Work to be completed: Transcribe each entry below exactly. Pictures do not go in the copy.

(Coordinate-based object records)
◆ ◆ ◆ ◆ ◆ ◆ ◆

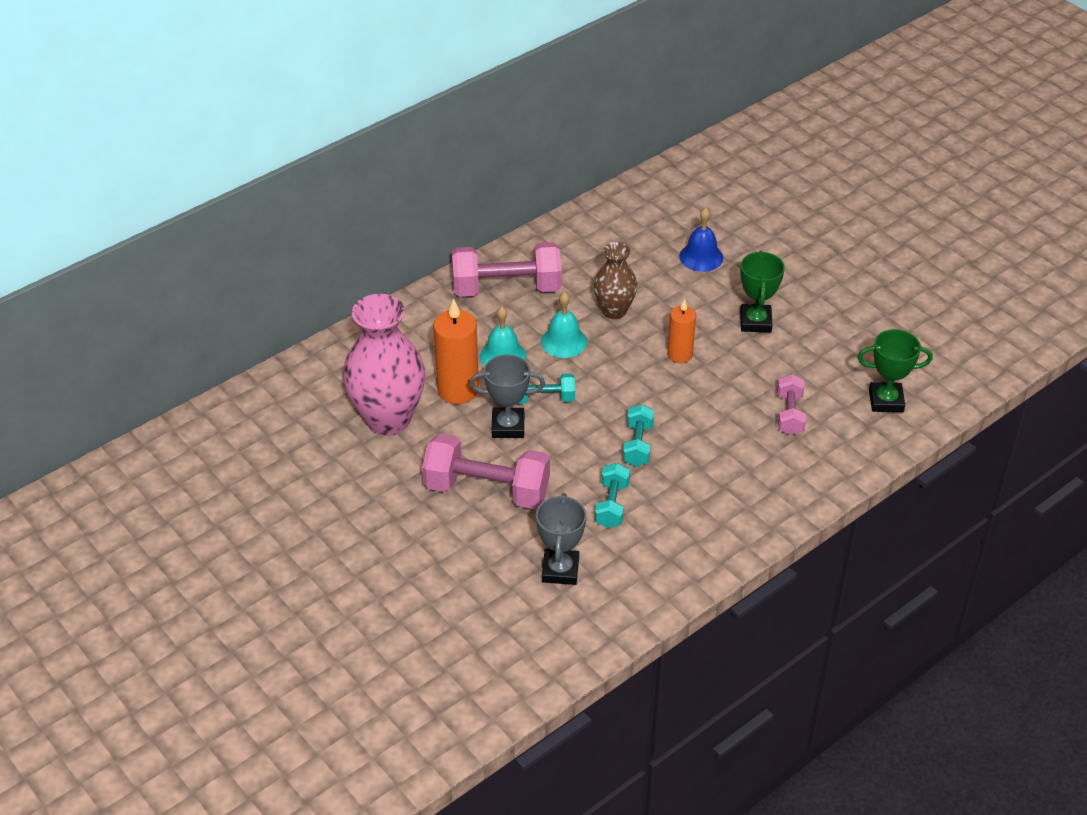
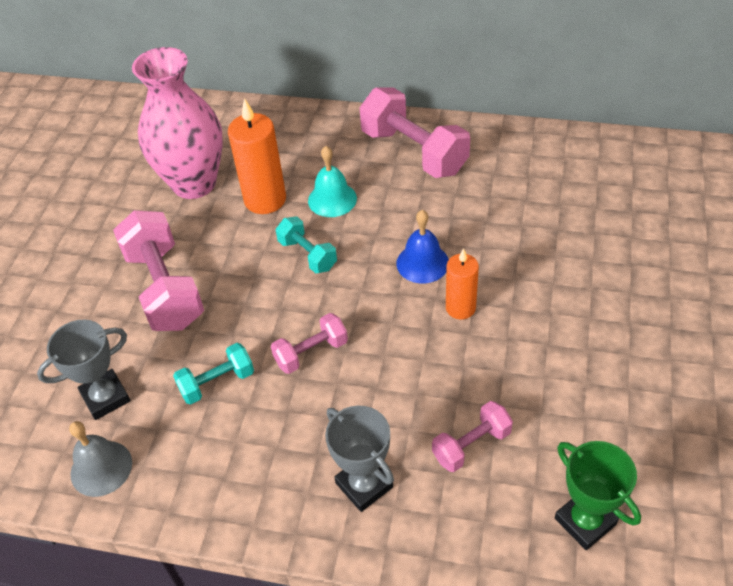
camera: 55 degrees right, 5 degrees up
(508, 426) = (252, 254): grey trophy -> grey trophy (364, 485)
(564, 341) = (390, 223): turquoise bell -> none
(614, 311) = (465, 229): brown vase -> none
(623, 600) = (101, 468): none -> grey bell
(638, 445) = (311, 353): turquoise dumbbell -> pink dumbbell
(701, 257) = (608, 241): blue bell -> blue bell (422, 263)
(755, 322) = (571, 335): green trophy -> none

◆ ◆ ◆ ◆ ◆ ◆ ◆

Answer box:
camera: 55 degrees right, 5 degrees up
(508, 426) = (252, 254): grey trophy -> grey trophy (364, 485)
(564, 341) = (390, 223): turquoise bell -> none
(614, 311) = (465, 229): brown vase -> none
(623, 600) = (101, 468): none -> grey bell
(638, 445) = (311, 353): turquoise dumbbell -> pink dumbbell
(701, 257) = (608, 241): blue bell -> blue bell (422, 263)
(755, 322) = (571, 335): green trophy -> none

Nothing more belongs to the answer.